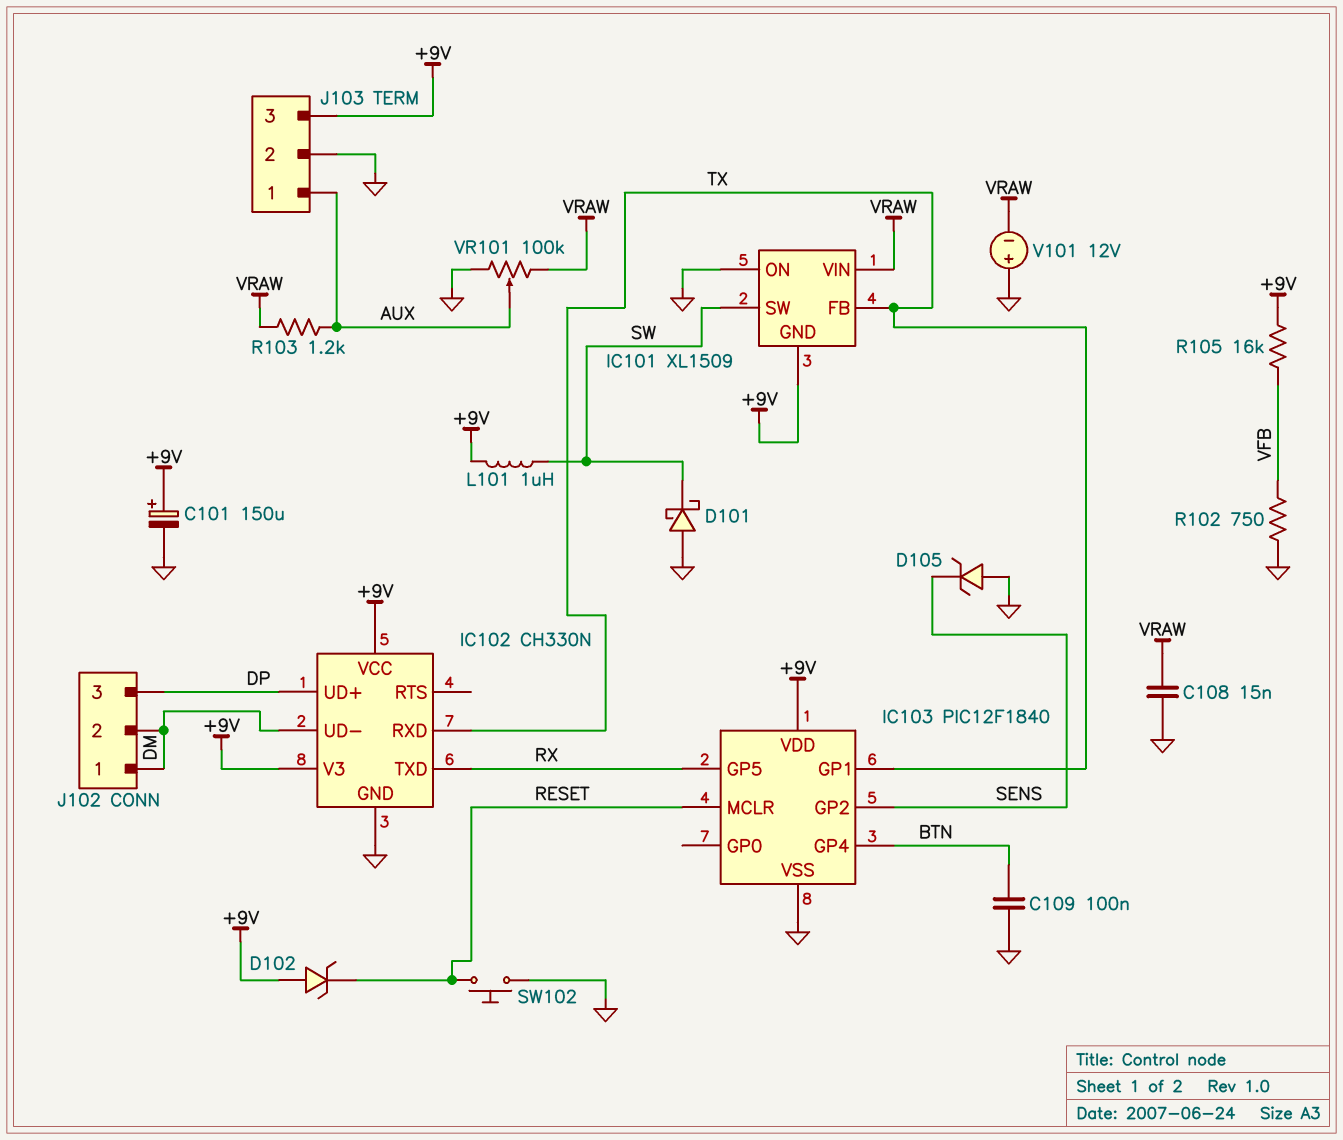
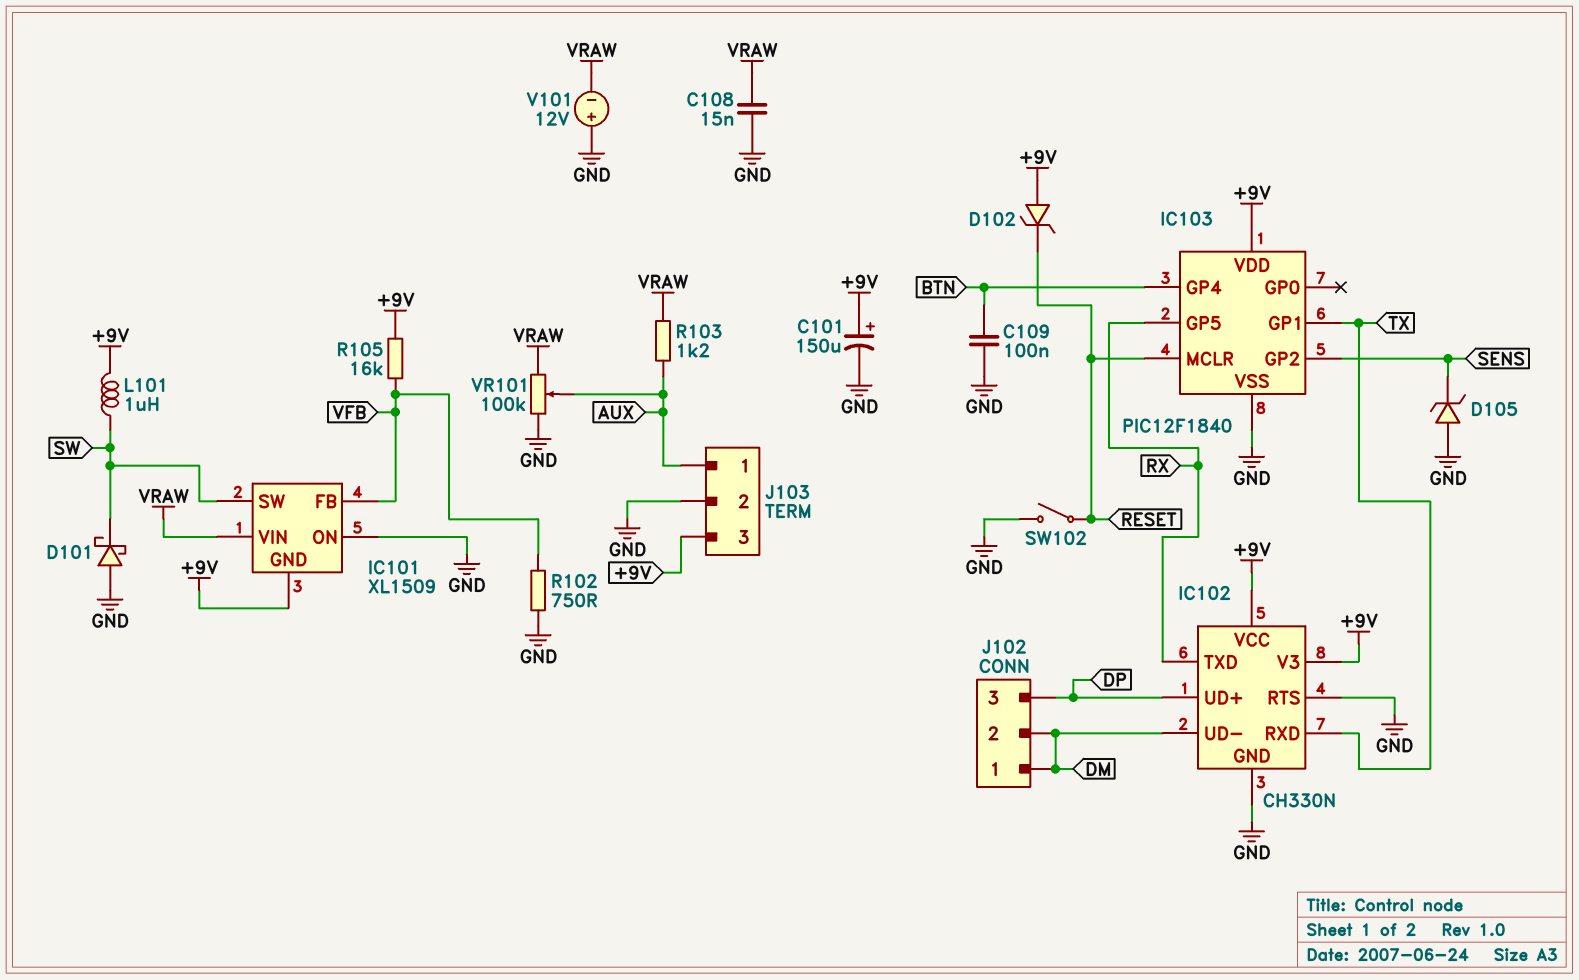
IC101 pin FB: TX -> VFB
IC102 pin RTS: none -> GND
SW102: button (GND, RESET) -> switch (GND, RESET)

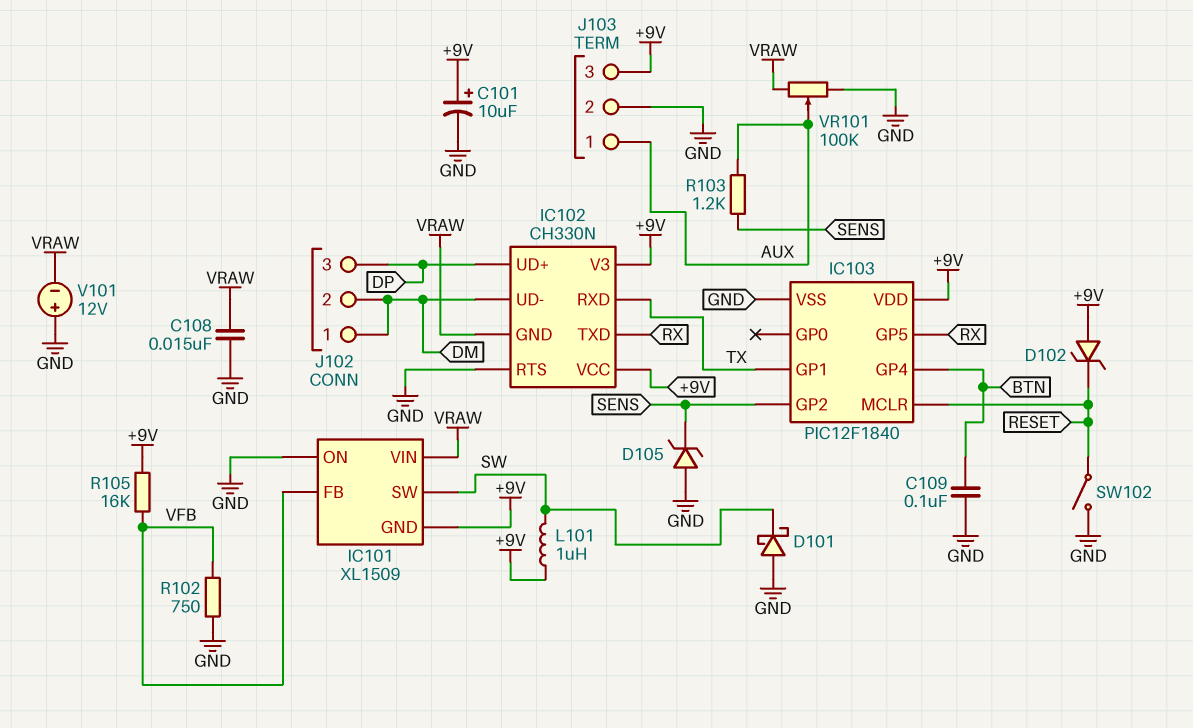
C101: 150uF (plus +9V, minus GND) -> 10uF (plus +9V, minus GND)
IC102 pin GND: GND -> VRAW
R103: 1.2k (AUX, VRAW) -> 1.2k (AUX, SENS)

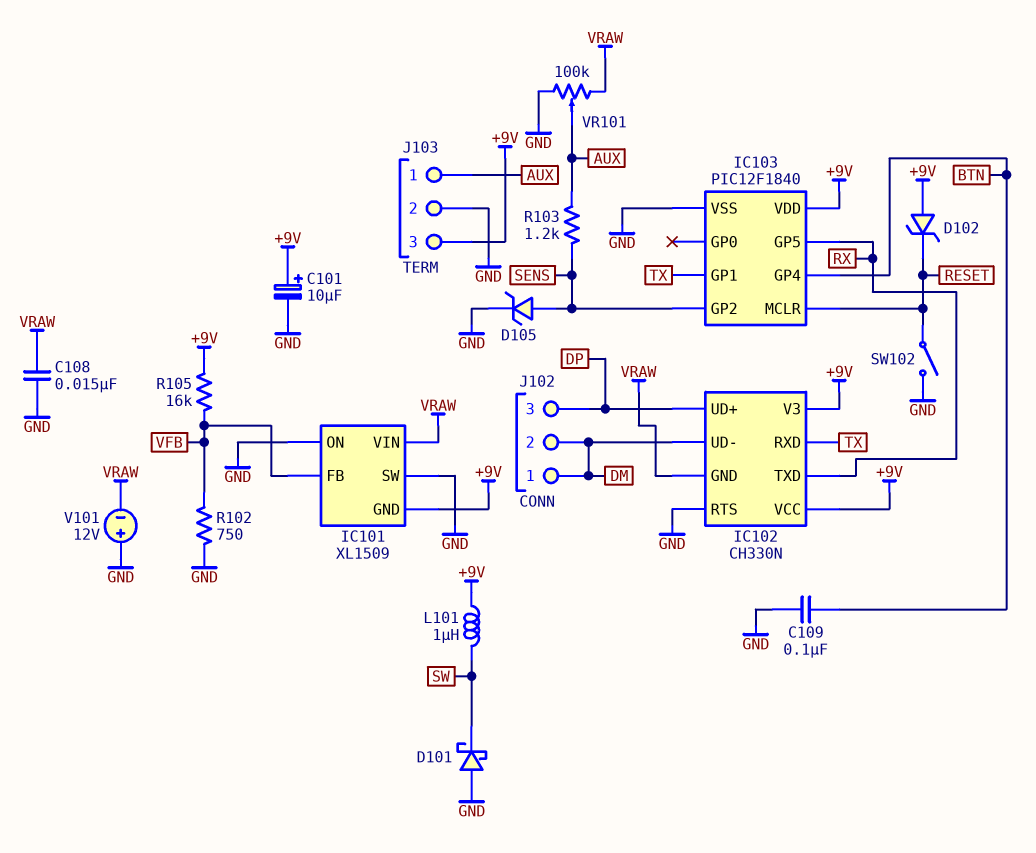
D105: zener (A GND, K SENS) -> zener (A SENS, K GND)
IC101 pin SW: SW -> GND

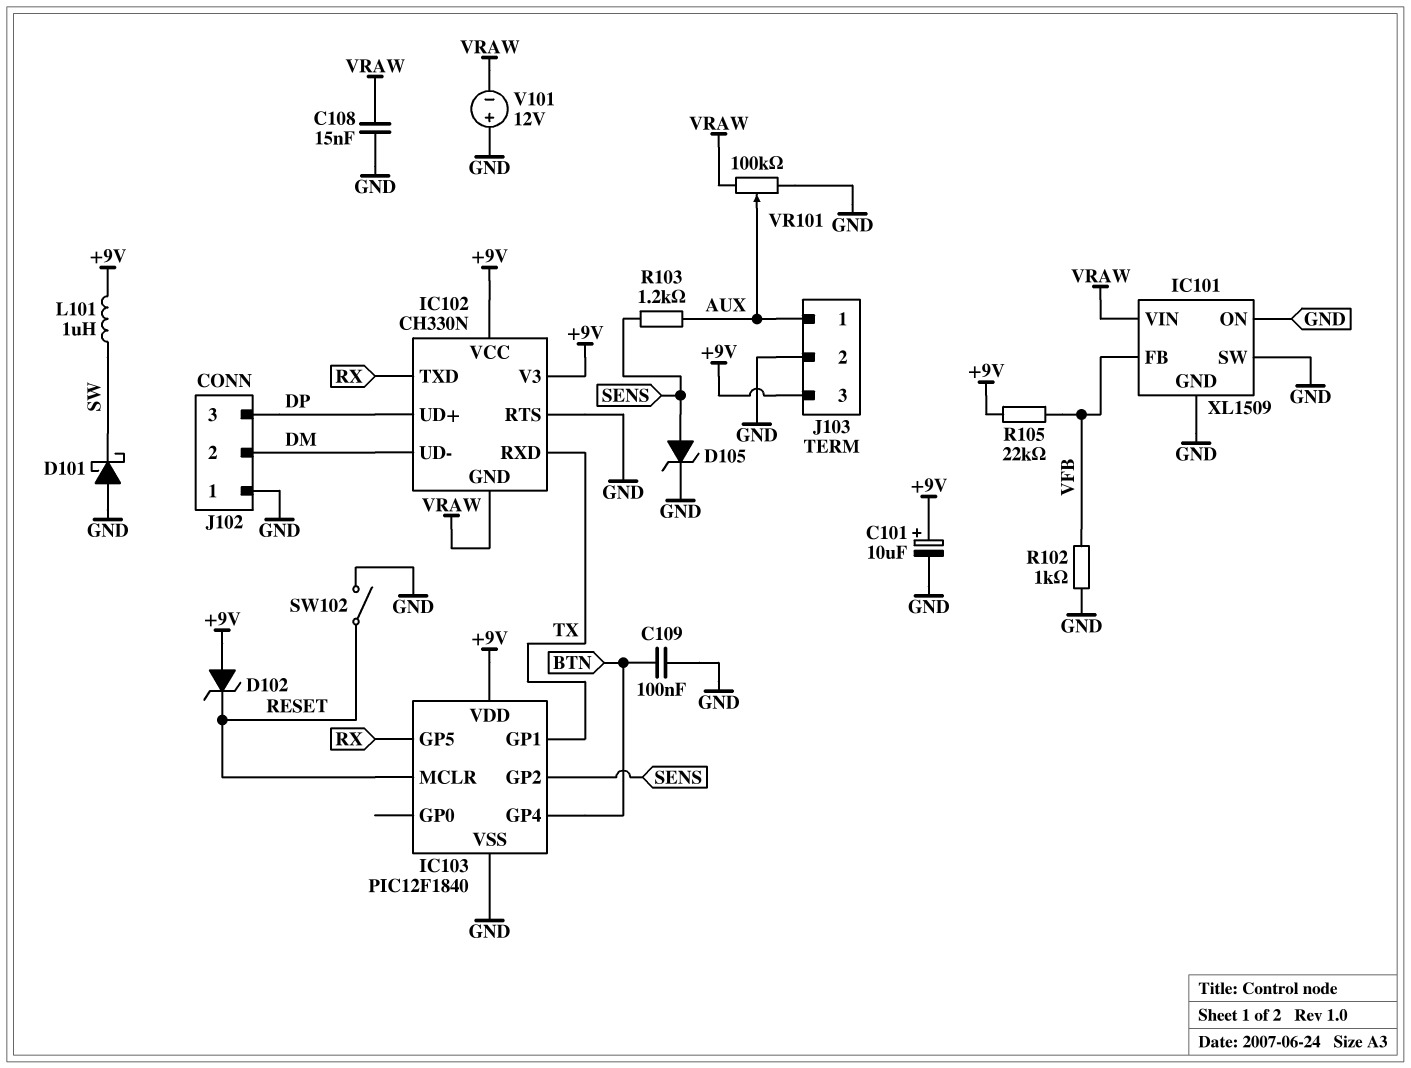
IC101 pin GND: +9V -> GND
J102 pin 1: DM -> GND
R102: 750 (GND, VFB) -> 1k (GND, VFB)
R105: 16k (+9V, VFB) -> 22k (+9V, VFB)

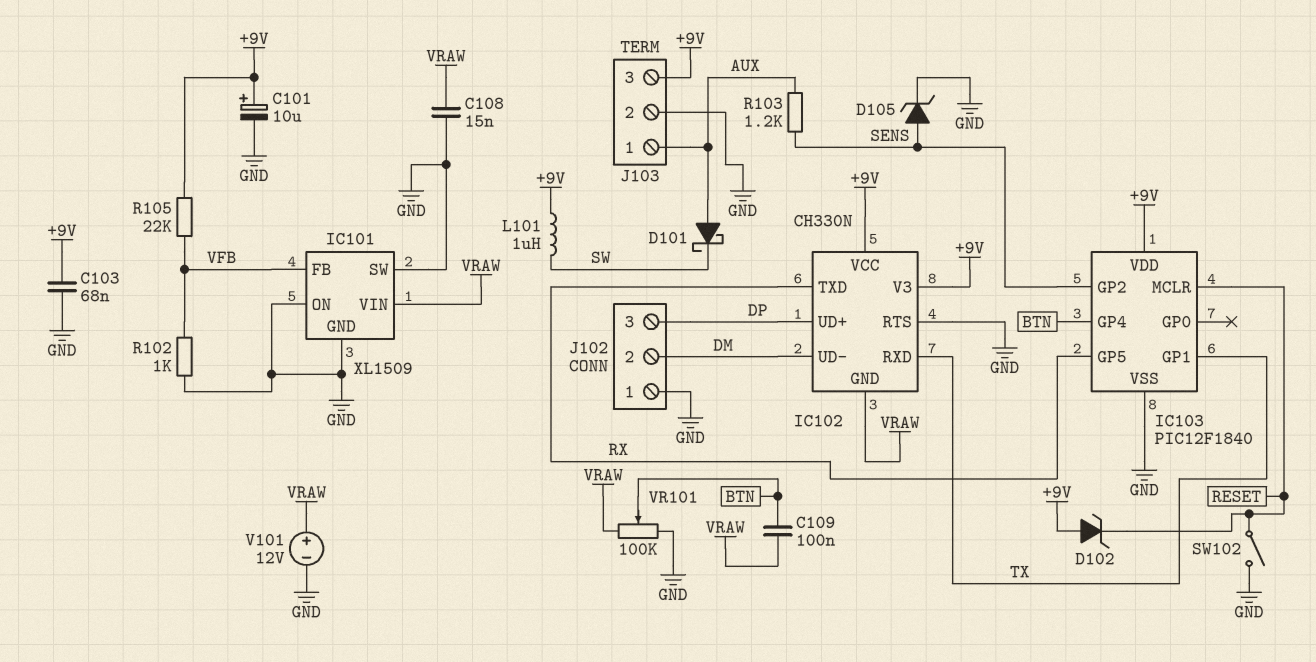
C103: none -> 68nF (+9V, GND)
C109: 100nF (BTN, GND) -> 100nF (BTN, VRAW)
D101: schottky (A GND, K SW) -> schottky (A AUX, K SW)
V101: 12V (plus GND, minus VRAW) -> 12V (plus VRAW, minus GND)
VR101: 100k (GND, VRAW, wiper AUX) -> 100k (GND, VRAW, wiper BTN)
____________________
◆ TASK GOAL: The records above should be returned exactly; no image belongs in the copy.

◆ TASK RESULT:
IC101 pin FB: TX -> VFB
IC102 pin RTS: none -> GND
SW102: button (GND, RESET) -> switch (GND, RESET)

C101: 150uF (plus +9V, minus GND) -> 10uF (plus +9V, minus GND)
IC102 pin GND: GND -> VRAW
R103: 1.2k (AUX, VRAW) -> 1.2k (AUX, SENS)

D105: zener (A GND, K SENS) -> zener (A SENS, K GND)
IC101 pin SW: SW -> GND

IC101 pin GND: +9V -> GND
J102 pin 1: DM -> GND
R102: 750 (GND, VFB) -> 1k (GND, VFB)
R105: 16k (+9V, VFB) -> 22k (+9V, VFB)

C103: none -> 68nF (+9V, GND)
C109: 100nF (BTN, GND) -> 100nF (BTN, VRAW)
D101: schottky (A GND, K SW) -> schottky (A AUX, K SW)
V101: 12V (plus GND, minus VRAW) -> 12V (plus VRAW, minus GND)
VR101: 100k (GND, VRAW, wiper AUX) -> 100k (GND, VRAW, wiper BTN)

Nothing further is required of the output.